■ **Task statement**:
The lines below from the one with "yellow spinning top [381,142,474,251]" up to and including the one with "orange cube [336,212,462,355] -> none" are what you should set down, exactly and without pictures.

-*-*-

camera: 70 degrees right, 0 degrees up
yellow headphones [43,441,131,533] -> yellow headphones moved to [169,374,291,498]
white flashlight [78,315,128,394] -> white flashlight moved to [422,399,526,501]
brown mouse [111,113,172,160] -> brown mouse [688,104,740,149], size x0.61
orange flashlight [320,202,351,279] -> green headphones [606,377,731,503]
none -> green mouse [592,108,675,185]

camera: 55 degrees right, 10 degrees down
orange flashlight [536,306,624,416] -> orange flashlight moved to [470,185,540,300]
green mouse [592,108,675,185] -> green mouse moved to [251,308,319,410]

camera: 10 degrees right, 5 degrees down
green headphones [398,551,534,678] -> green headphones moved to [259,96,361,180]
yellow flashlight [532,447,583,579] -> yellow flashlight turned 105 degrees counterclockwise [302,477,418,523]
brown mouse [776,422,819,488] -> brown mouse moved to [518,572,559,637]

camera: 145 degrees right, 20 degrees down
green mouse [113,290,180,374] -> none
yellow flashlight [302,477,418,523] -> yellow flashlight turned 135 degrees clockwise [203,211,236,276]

-*-*-

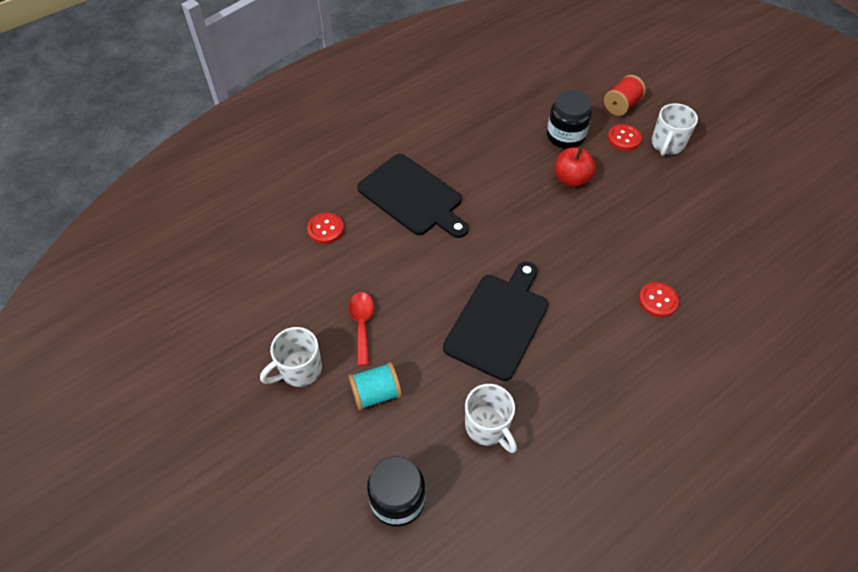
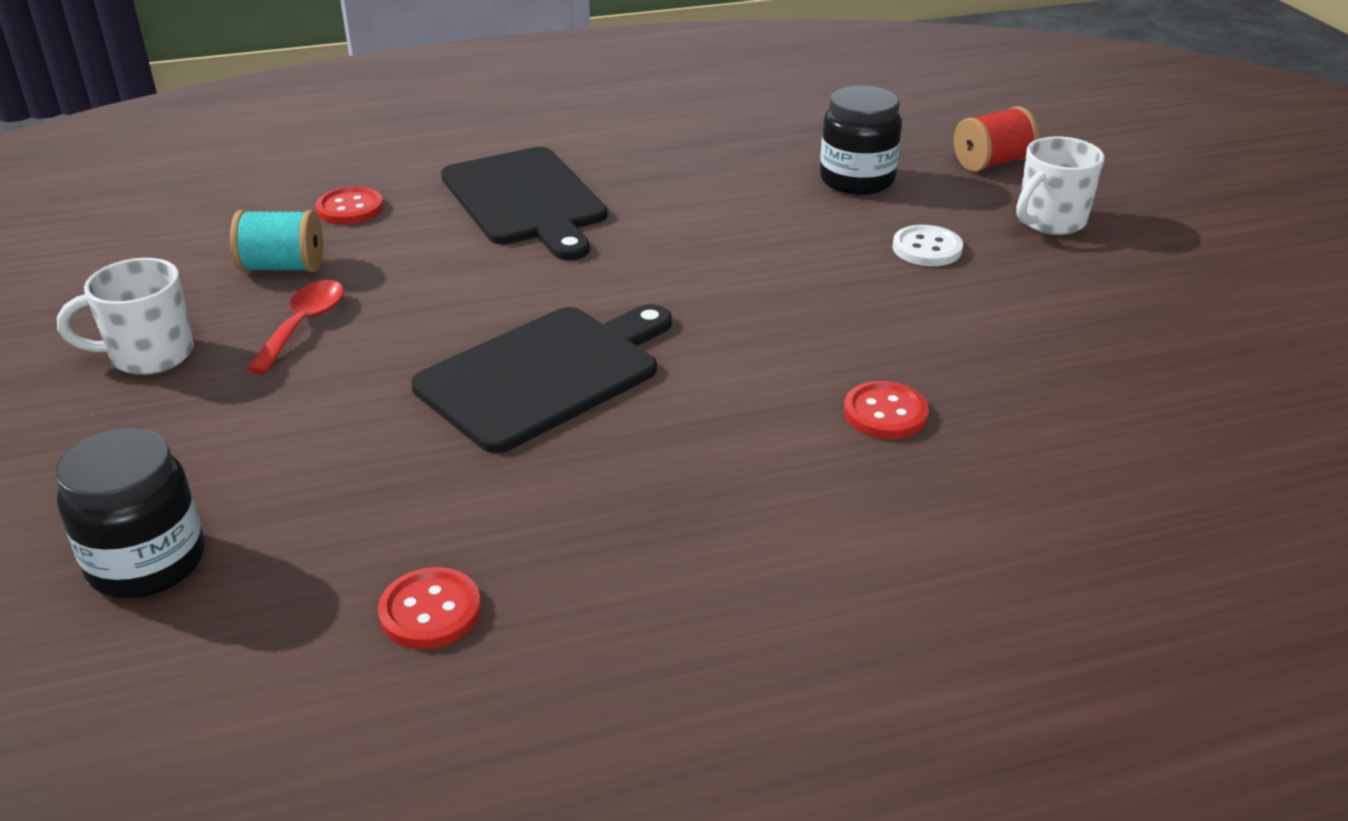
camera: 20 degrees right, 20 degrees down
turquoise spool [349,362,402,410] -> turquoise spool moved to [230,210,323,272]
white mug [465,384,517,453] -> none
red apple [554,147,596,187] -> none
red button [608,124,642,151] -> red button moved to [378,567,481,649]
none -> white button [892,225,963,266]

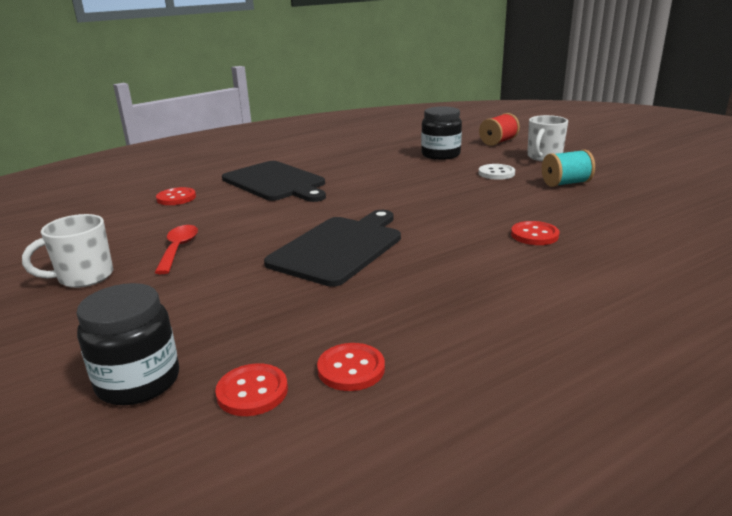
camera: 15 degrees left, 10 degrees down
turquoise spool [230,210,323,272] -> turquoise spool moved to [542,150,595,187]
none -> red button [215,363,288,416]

-*-*-

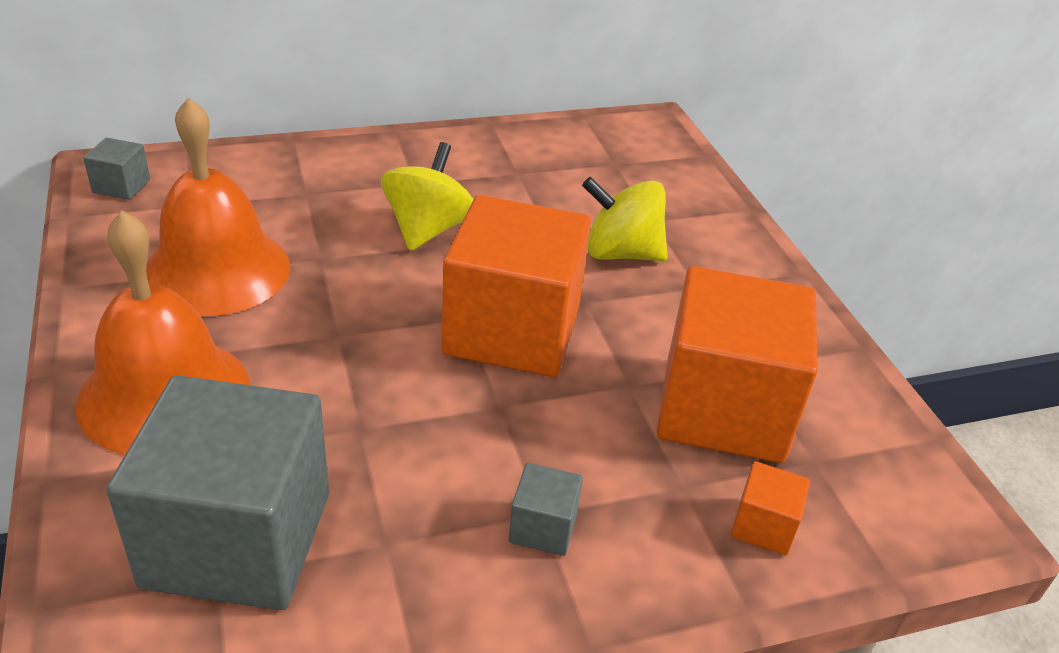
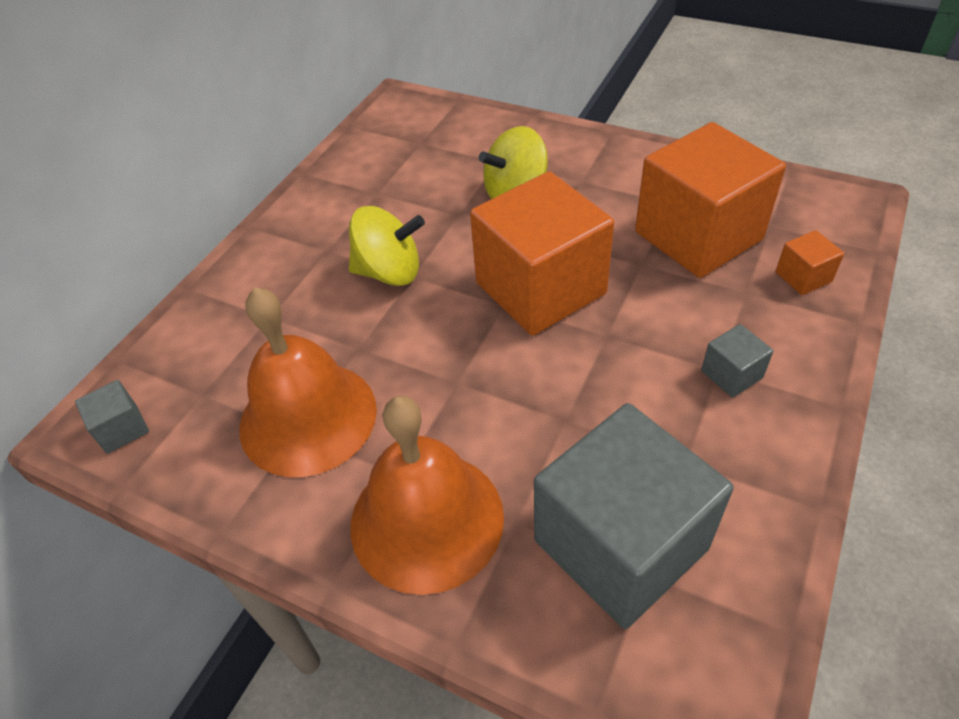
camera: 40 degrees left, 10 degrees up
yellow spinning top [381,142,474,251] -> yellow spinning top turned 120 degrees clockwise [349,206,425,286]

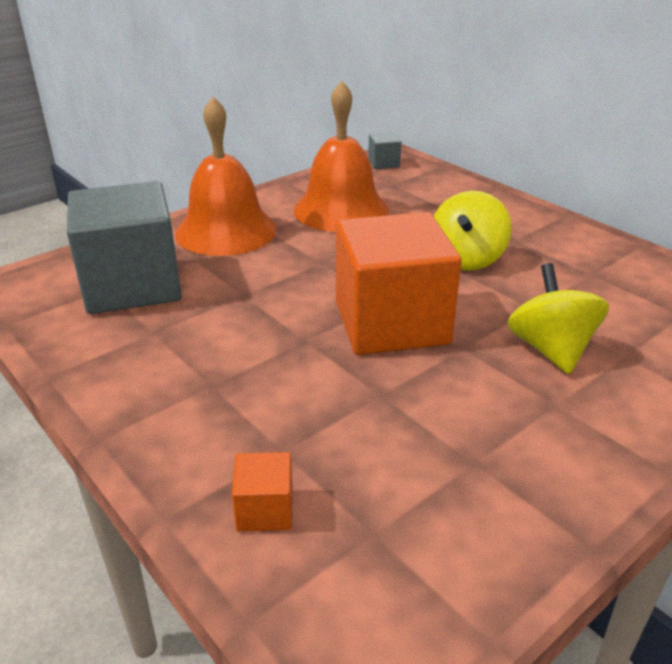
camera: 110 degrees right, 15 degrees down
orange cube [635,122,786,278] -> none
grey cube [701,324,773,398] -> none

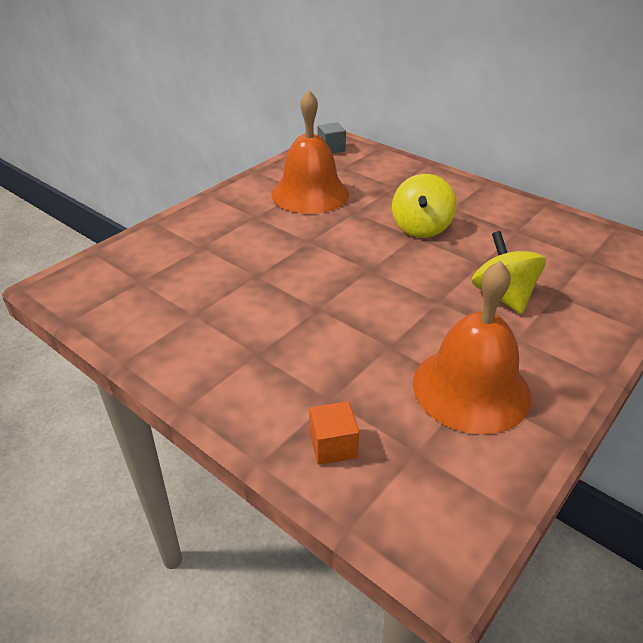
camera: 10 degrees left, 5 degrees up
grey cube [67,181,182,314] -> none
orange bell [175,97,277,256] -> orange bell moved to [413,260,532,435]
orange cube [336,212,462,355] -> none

-*-*-

■ **Task output**:
yellow spinning top [381,142,474,251] -> yellow spinning top turned 120 degrees clockwise [349,206,425,286]

camera: 110 degrees right, 15 degrees down
orange cube [635,122,786,278] -> none
grey cube [701,324,773,398] -> none

camera: 10 degrees left, 5 degrees up
grey cube [67,181,182,314] -> none
orange bell [175,97,277,256] -> orange bell moved to [413,260,532,435]
orange cube [336,212,462,355] -> none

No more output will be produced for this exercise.